> What the task requires
Your answer should be the lines of the listing that contain the word "leche".

_ _ _

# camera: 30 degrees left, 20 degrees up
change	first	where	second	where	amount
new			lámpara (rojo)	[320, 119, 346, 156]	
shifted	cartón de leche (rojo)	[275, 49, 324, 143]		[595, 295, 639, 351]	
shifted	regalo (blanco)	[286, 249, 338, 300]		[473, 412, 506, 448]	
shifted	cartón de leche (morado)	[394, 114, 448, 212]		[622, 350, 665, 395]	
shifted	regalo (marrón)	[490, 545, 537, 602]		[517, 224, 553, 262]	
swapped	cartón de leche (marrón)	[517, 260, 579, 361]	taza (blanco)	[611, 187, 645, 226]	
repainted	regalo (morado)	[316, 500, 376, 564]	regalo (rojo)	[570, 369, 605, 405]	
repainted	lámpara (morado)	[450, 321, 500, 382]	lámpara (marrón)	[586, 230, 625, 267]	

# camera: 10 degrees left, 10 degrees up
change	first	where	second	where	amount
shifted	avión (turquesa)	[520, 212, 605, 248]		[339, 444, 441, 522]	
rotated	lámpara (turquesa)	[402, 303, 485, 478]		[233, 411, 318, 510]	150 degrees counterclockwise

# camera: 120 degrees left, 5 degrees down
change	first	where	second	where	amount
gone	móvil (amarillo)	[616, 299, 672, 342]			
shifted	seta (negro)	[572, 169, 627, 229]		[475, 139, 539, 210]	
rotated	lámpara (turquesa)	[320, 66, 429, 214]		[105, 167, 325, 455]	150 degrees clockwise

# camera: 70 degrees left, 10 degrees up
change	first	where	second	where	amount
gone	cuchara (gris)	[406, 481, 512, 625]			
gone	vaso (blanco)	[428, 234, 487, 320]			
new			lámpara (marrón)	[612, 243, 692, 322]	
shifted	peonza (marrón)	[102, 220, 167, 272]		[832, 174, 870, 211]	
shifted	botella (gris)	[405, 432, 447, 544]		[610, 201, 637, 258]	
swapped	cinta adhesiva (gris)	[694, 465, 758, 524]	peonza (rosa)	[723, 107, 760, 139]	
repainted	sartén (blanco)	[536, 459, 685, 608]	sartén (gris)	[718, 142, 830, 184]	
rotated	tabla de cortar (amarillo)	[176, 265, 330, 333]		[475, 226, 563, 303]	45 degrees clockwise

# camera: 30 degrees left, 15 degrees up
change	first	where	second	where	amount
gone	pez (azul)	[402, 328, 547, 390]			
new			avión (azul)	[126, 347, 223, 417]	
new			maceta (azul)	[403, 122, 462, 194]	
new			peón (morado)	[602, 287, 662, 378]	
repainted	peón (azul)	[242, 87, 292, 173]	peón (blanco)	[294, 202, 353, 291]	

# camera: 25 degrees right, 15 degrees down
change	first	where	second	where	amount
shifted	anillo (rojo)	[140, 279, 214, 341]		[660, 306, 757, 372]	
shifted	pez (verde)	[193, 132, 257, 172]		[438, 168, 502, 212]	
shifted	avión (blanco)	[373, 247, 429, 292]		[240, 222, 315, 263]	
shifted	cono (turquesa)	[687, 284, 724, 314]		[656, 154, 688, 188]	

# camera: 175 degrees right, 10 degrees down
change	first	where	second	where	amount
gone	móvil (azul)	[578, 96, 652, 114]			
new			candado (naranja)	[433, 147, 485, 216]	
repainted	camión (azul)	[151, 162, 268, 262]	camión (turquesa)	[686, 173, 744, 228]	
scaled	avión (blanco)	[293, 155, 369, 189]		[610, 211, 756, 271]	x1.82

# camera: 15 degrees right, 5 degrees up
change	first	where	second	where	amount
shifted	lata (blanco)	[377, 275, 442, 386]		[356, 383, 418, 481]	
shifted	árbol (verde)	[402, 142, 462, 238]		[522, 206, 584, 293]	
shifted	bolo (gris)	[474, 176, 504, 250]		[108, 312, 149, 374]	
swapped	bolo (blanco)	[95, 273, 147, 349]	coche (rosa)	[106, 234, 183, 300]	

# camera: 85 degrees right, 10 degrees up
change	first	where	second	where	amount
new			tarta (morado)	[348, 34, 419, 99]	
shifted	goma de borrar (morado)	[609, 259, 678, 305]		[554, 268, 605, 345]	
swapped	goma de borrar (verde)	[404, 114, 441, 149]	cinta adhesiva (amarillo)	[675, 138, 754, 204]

_ _ _

> Solution to this problem
shifted	cartón de leche (rojo)	[275, 49, 324, 143]		[595, 295, 639, 351]	
shifted	cartón de leche (morado)	[394, 114, 448, 212]		[622, 350, 665, 395]	
swapped	cartón de leche (marrón)	[517, 260, 579, 361]	taza (blanco)	[611, 187, 645, 226]	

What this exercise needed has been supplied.